INFORMATION SHOWN:
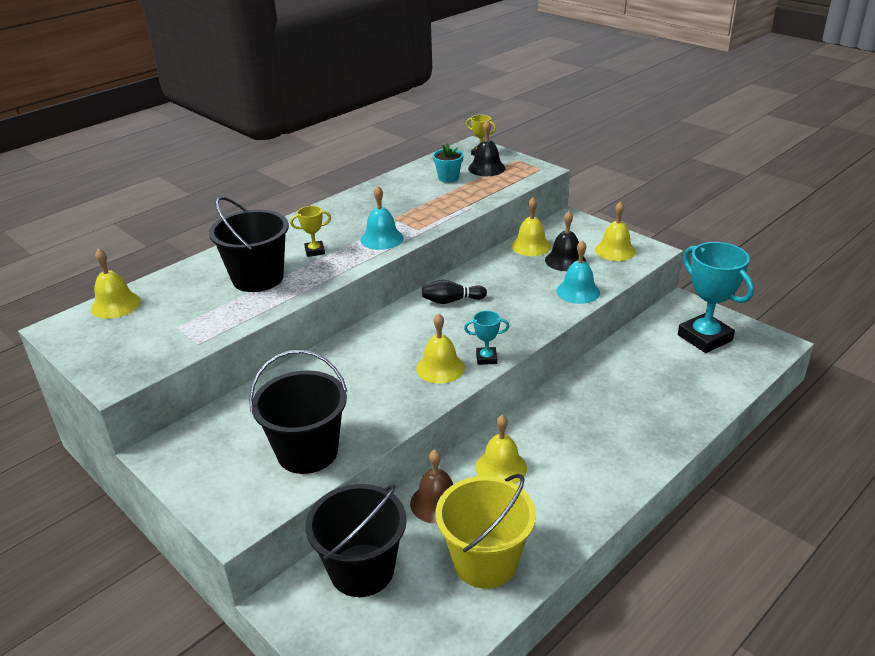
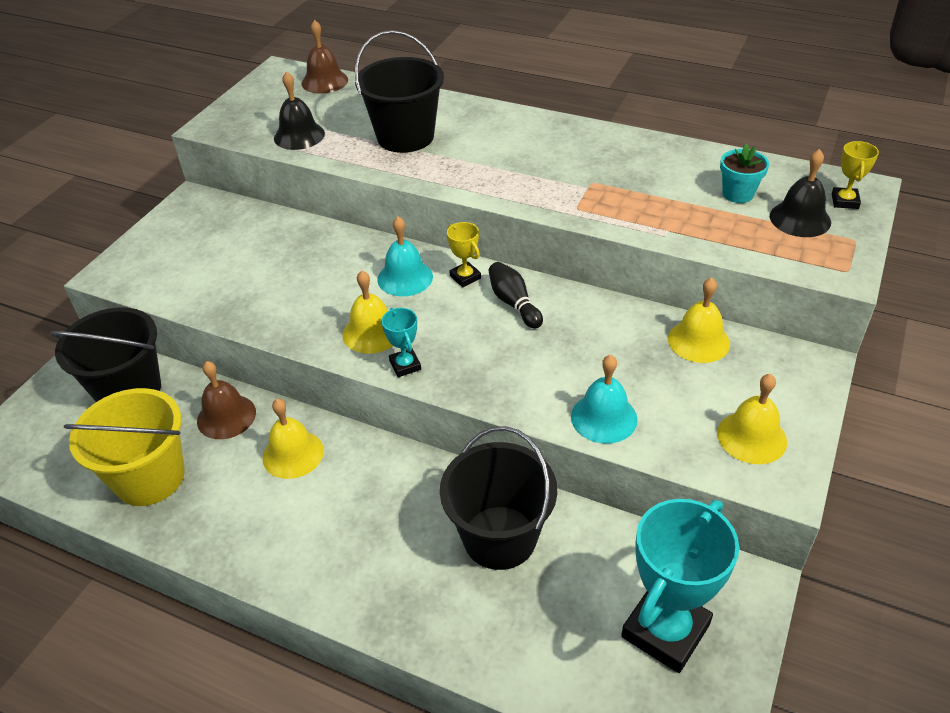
camera: 70 degrees right, 10 degrees up
yellow bell [91,248,140,319] -> brown bell [302,20,348,93]
black bucket [249,350,347,474] -> black bucket moved to [440,426,557,570]
yellow trophy [290,206,331,257] -> yellow trophy moved to [447,222,481,287]
turquoise bell [361,186,403,250] -> turquoise bell moved to [377,216,433,296]
black bell [545,211,586,271] -> black bell moved to [274,71,325,150]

EXERCISE GOAL:
Leaving out only the pictures, retype every record exactly.

EXERCISE OUTPUT:
camera: 70 degrees right, 10 degrees up
yellow bell [91,248,140,319] -> brown bell [302,20,348,93]
black bucket [249,350,347,474] -> black bucket moved to [440,426,557,570]
yellow trophy [290,206,331,257] -> yellow trophy moved to [447,222,481,287]
turquoise bell [361,186,403,250] -> turquoise bell moved to [377,216,433,296]
black bell [545,211,586,271] -> black bell moved to [274,71,325,150]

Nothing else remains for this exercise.